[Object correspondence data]

BEGIN

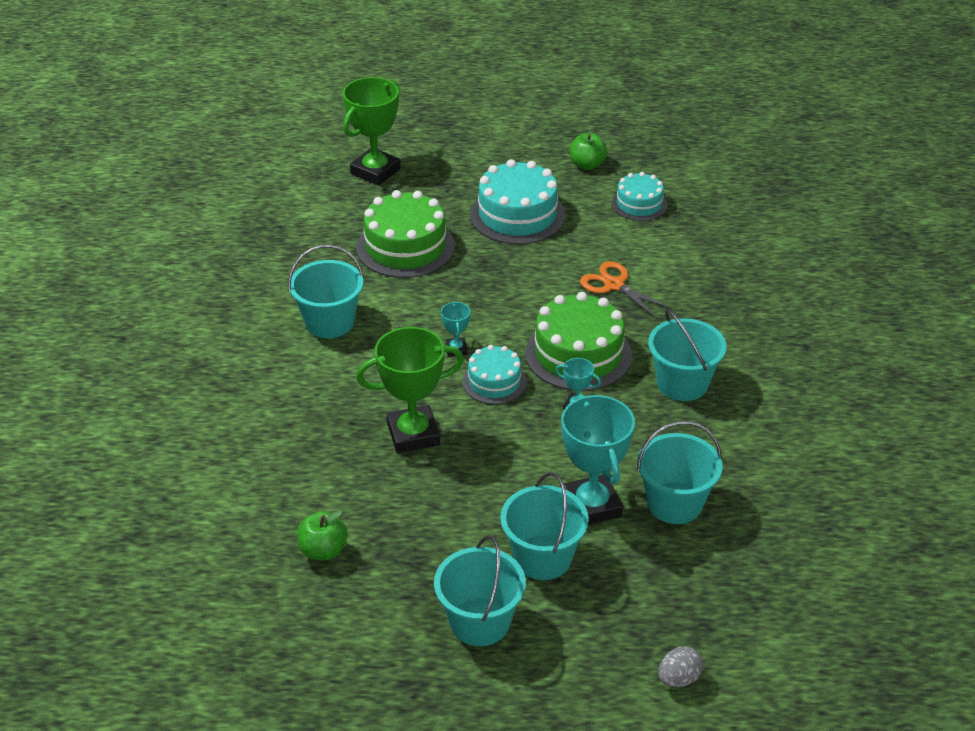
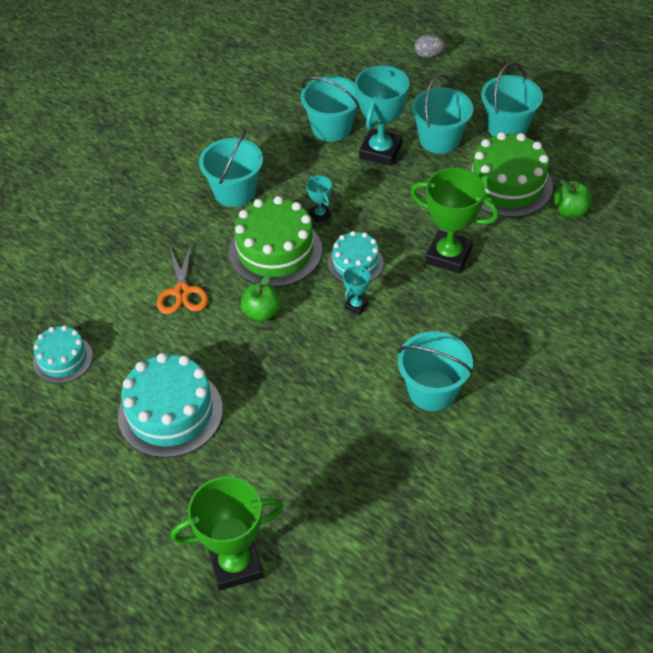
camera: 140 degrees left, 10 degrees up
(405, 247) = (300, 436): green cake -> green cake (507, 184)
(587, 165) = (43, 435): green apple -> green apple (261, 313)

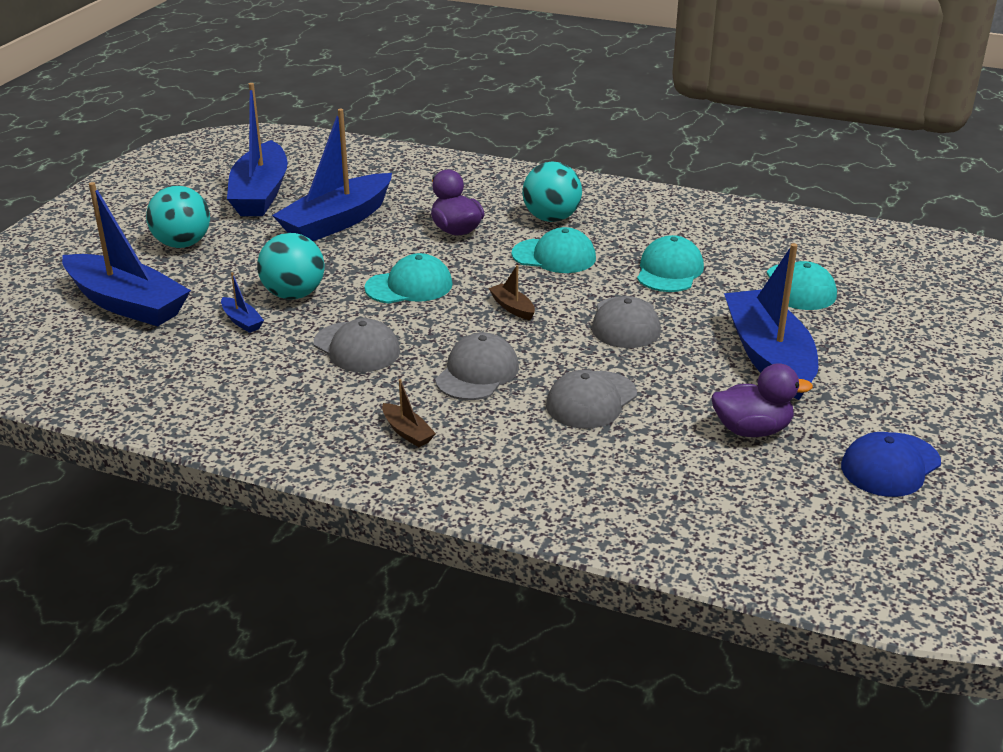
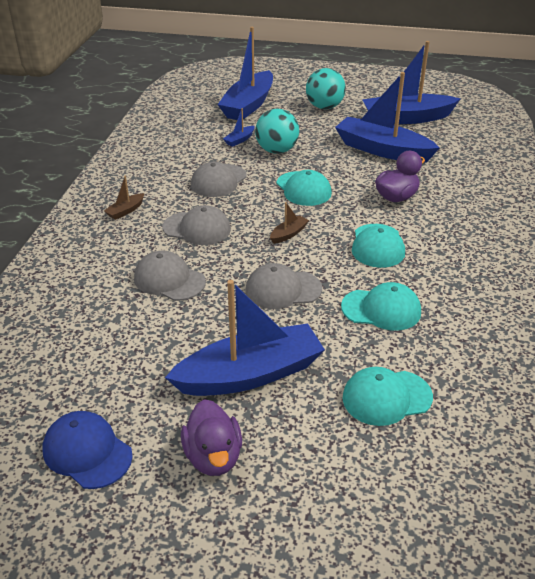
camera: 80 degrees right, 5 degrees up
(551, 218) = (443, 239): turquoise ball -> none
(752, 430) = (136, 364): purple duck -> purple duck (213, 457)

END

**WHAT IS NEEDED:** Quote exactly, and nothing besides, the lines from the one with "(587, 165) = (43, 435): green" through the end of the records above; include both ends and omit the pictures.

**RESULT FOR THIS TASK:**
(587, 165) = (43, 435): green apple -> green apple (261, 313)

camera: 80 degrees right, 5 degrees up
(551, 218) = (443, 239): turquoise ball -> none
(752, 430) = (136, 364): purple duck -> purple duck (213, 457)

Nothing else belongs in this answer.